>>>>>
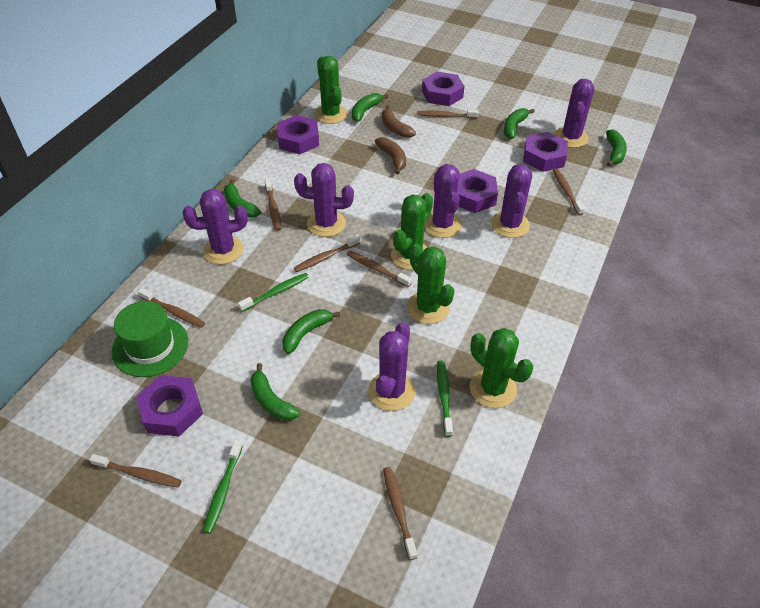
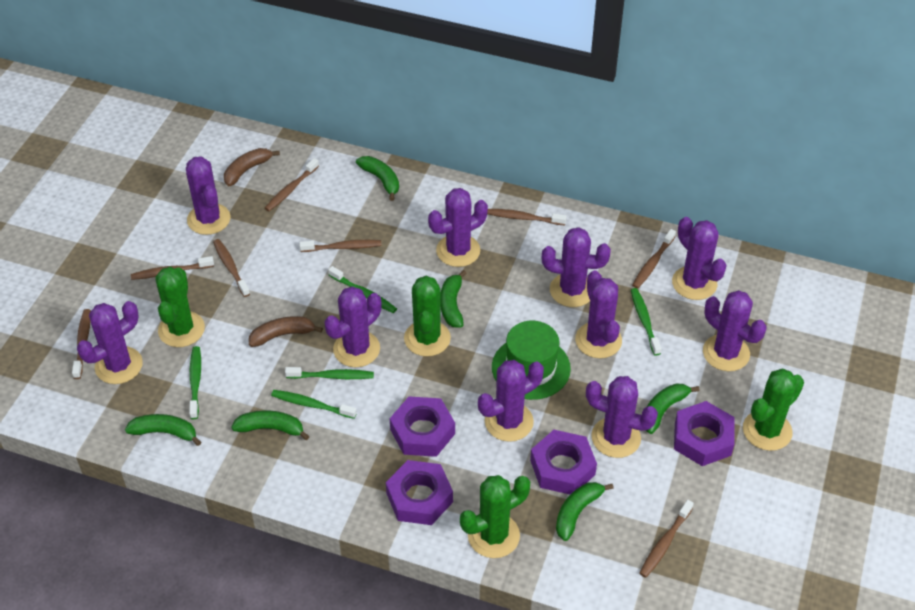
green toothbrush: 3 -> 5
purple cactus: 6 -> 10
purple nut: 5 -> 4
<<<<<
Would you please set down the listing above exactly, minus its images?

green toothbrush: 3 -> 5
purple cactus: 6 -> 10
purple nut: 5 -> 4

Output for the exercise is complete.